● **Tu tarea**:
Transcribe todos los ítems línea por línea, sin cambiar nada en ellos.

____

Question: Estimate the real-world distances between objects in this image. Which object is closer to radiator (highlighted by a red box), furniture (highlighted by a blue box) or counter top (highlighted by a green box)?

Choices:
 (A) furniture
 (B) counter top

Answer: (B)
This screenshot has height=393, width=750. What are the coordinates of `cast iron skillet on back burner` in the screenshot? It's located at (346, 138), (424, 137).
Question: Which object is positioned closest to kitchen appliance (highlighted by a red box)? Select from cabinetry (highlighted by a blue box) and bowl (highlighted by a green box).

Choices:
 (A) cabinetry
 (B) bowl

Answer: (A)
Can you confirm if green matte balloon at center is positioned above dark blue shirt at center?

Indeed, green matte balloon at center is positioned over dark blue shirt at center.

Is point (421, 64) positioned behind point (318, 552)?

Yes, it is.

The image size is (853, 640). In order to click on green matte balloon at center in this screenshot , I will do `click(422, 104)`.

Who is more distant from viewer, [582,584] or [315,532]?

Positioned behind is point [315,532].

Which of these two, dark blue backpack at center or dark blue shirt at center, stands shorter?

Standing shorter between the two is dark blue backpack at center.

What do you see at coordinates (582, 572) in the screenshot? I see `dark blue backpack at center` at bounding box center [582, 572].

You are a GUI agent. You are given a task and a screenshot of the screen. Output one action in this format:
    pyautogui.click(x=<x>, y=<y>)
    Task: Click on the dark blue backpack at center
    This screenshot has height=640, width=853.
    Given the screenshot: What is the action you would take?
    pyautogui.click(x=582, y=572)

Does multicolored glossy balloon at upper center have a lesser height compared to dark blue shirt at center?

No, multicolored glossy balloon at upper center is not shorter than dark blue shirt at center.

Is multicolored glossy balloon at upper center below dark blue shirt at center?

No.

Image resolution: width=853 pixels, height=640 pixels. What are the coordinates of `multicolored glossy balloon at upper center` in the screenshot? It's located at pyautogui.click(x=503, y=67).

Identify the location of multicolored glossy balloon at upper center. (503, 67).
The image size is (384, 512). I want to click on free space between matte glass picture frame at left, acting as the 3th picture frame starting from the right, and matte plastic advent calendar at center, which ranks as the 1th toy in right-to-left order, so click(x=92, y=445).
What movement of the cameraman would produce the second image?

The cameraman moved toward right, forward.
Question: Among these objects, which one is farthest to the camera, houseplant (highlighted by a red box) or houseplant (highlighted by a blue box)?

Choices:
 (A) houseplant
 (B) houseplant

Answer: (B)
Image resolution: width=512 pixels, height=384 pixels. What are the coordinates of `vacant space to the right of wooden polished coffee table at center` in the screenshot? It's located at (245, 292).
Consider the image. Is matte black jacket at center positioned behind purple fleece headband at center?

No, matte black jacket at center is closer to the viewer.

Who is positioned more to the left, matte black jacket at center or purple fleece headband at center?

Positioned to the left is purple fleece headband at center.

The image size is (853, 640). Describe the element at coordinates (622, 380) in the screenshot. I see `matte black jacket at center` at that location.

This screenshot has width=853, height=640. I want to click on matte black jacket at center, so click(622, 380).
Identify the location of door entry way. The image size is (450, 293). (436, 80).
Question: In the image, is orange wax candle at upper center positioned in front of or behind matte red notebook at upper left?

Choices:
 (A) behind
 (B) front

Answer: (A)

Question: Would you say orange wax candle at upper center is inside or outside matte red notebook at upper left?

____

● **Respuesta esperada**:
Question: Estimate the real-world distances between objects in this image. Which object is closer to radiator (highlighted by a red box), furniture (highlighted by a blue box) or counter top (highlighted by a green box)?

Choices:
 (A) furniture
 (B) counter top

Answer: (B)
This screenshot has height=393, width=750. What are the coordinates of `cast iron skillet on back burner` in the screenshot? It's located at (346, 138), (424, 137).
Question: Which object is positioned closest to kitchen appliance (highlighted by a red box)? Select from cabinetry (highlighted by a blue box) and bowl (highlighted by a green box).

Choices:
 (A) cabinetry
 (B) bowl

Answer: (A)
Can you confirm if green matte balloon at center is positioned above dark blue shirt at center?

Indeed, green matte balloon at center is positioned over dark blue shirt at center.

Is point (421, 64) positioned behind point (318, 552)?

Yes, it is.

The image size is (853, 640). In order to click on green matte balloon at center in this screenshot , I will do `click(422, 104)`.

Who is more distant from viewer, [582,584] or [315,532]?

Positioned behind is point [315,532].

Which of these two, dark blue backpack at center or dark blue shirt at center, stands shorter?

Standing shorter between the two is dark blue backpack at center.

What do you see at coordinates (582, 572) in the screenshot? I see `dark blue backpack at center` at bounding box center [582, 572].

You are a GUI agent. You are given a task and a screenshot of the screen. Output one action in this format:
    pyautogui.click(x=<x>, y=<y>)
    Task: Click on the dark blue backpack at center
    This screenshot has height=640, width=853.
    Given the screenshot: What is the action you would take?
    pyautogui.click(x=582, y=572)

Does multicolored glossy balloon at upper center have a lesser height compared to dark blue shirt at center?

No, multicolored glossy balloon at upper center is not shorter than dark blue shirt at center.

Is multicolored glossy balloon at upper center below dark blue shirt at center?

No.

Image resolution: width=853 pixels, height=640 pixels. What are the coordinates of `multicolored glossy balloon at upper center` in the screenshot? It's located at pyautogui.click(x=503, y=67).

Identify the location of multicolored glossy balloon at upper center. (503, 67).
The image size is (384, 512). I want to click on free space between matte glass picture frame at left, acting as the 3th picture frame starting from the right, and matte plastic advent calendar at center, which ranks as the 1th toy in right-to-left order, so click(x=92, y=445).
What movement of the cameraman would produce the second image?

The cameraman moved toward right, forward.
Question: Among these objects, which one is farthest to the camera, houseplant (highlighted by a red box) or houseplant (highlighted by a blue box)?

Choices:
 (A) houseplant
 (B) houseplant

Answer: (B)
Image resolution: width=512 pixels, height=384 pixels. What are the coordinates of `vacant space to the right of wooden polished coffee table at center` in the screenshot? It's located at (245, 292).
Consider the image. Is matte black jacket at center positioned behind purple fleece headband at center?

No, matte black jacket at center is closer to the viewer.

Who is positioned more to the left, matte black jacket at center or purple fleece headband at center?

Positioned to the left is purple fleece headband at center.

The image size is (853, 640). Describe the element at coordinates (622, 380) in the screenshot. I see `matte black jacket at center` at that location.

This screenshot has width=853, height=640. I want to click on matte black jacket at center, so click(622, 380).
Identify the location of door entry way. The image size is (450, 293). (436, 80).
Question: In the image, is orange wax candle at upper center positioned in front of or behind matte red notebook at upper left?

Choices:
 (A) behind
 (B) front

Answer: (A)

Question: Would you say orange wax candle at upper center is inside or outside matte red notebook at upper left?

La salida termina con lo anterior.